= Revision comparison data =
= Beginning of Section =
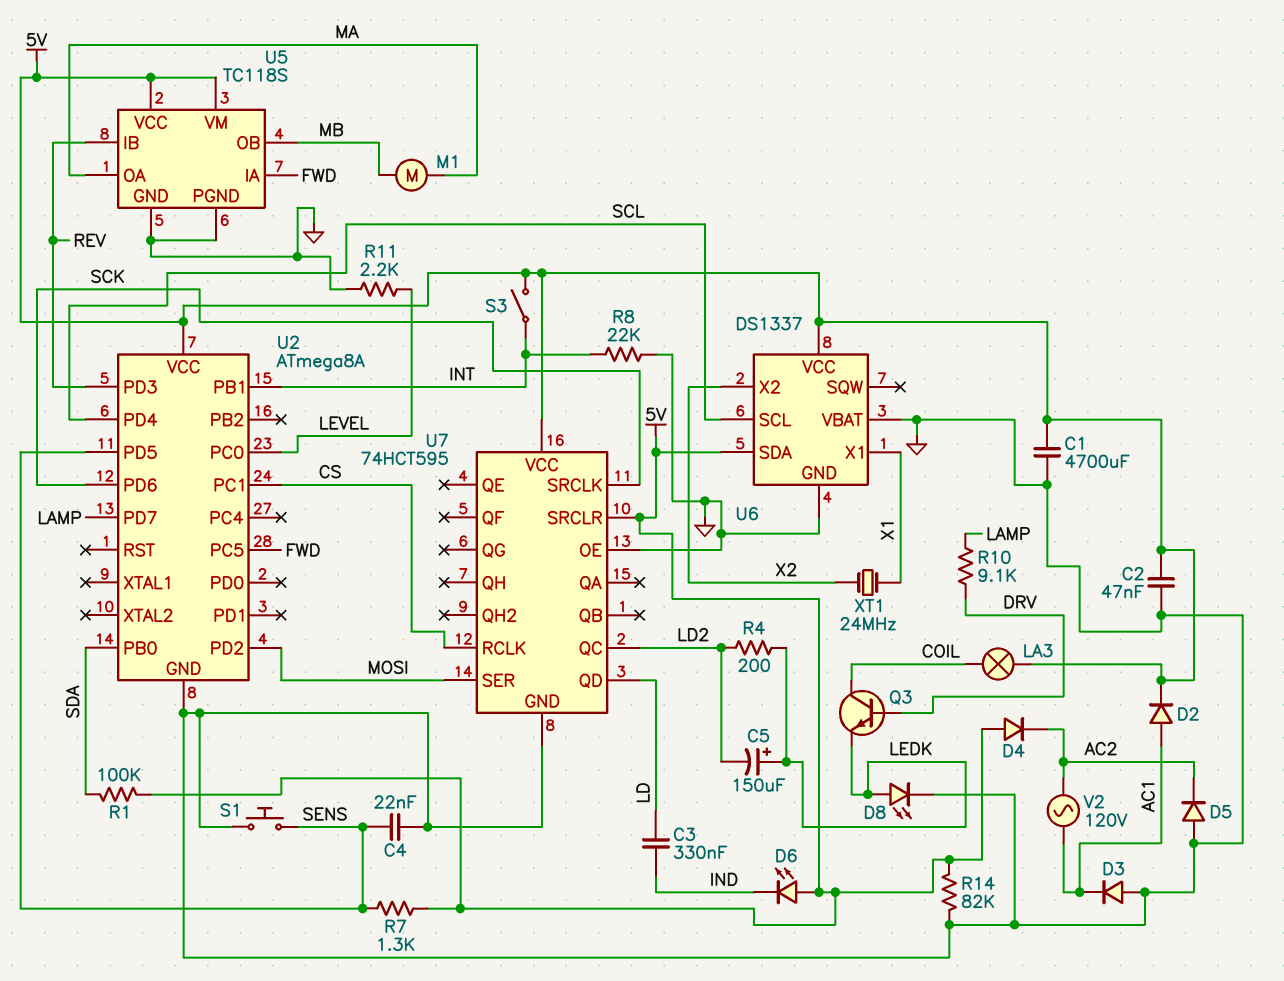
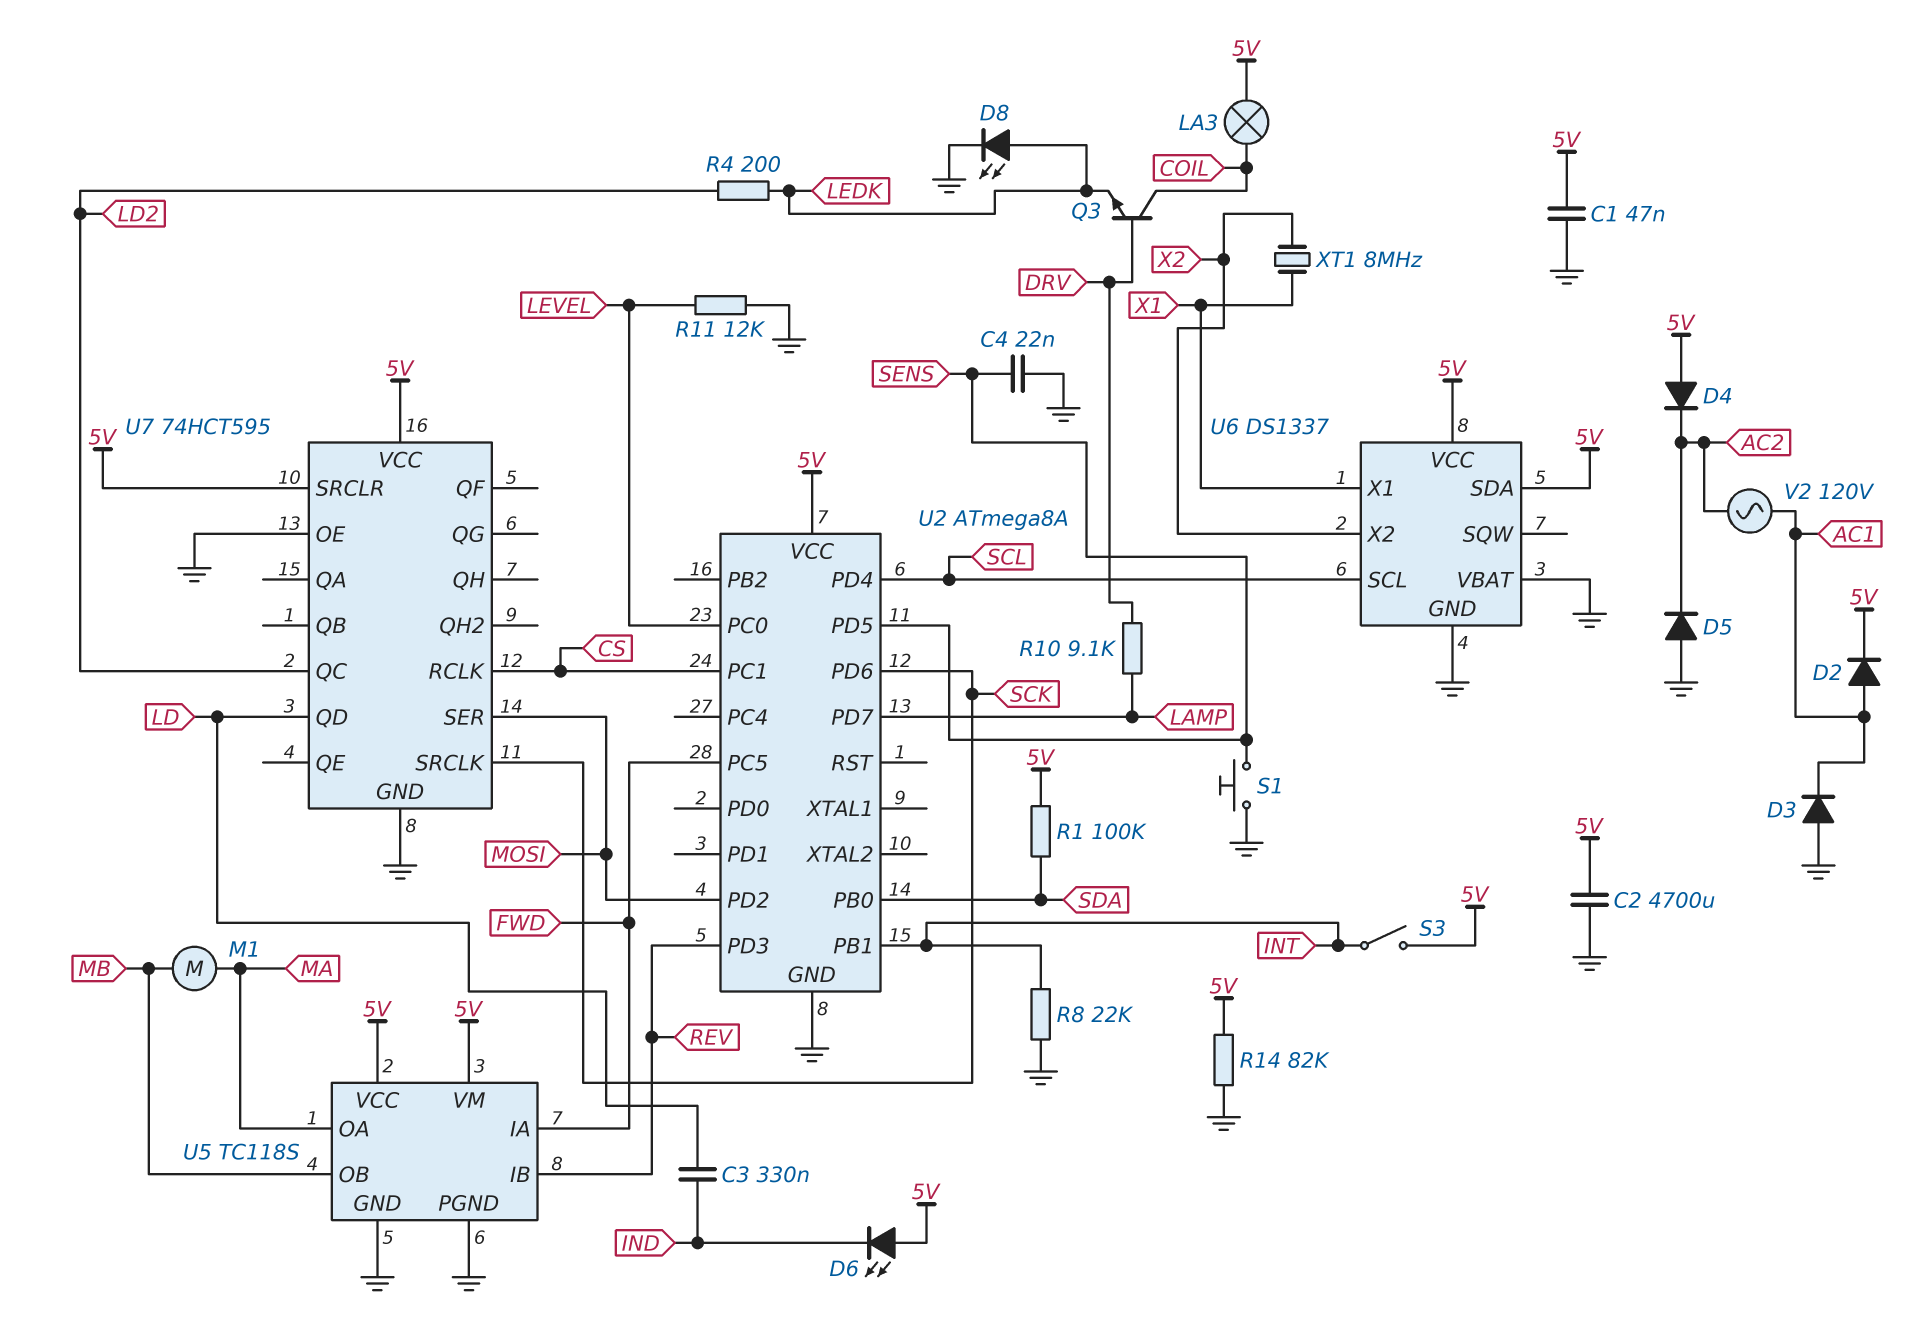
C1: 4700uF (5V, GND) -> 47nF (5V, GND)
C2: 47nF (5V, GND) -> 4700uF (5V, GND)
C5: 150uF (plus LEDK, minus LD2) -> none
R7: 1.3k (5V, SENS) -> none
R11: 2.2k (GND, LEVEL) -> 12k (GND, LEVEL)
XT1: 24MHz (X1, X2) -> 8MHz (X1, X2)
= End of Section =
= EXERCISE INSTRUCTIONS =
Repeat only what runs from the line holding "R7: 1.3k (5V, SENS) -> none" to the end of the data, keeping every line exactly as written, first and last included.

= TASK RESULT =
R7: 1.3k (5V, SENS) -> none
R11: 2.2k (GND, LEVEL) -> 12k (GND, LEVEL)
XT1: 24MHz (X1, X2) -> 8MHz (X1, X2)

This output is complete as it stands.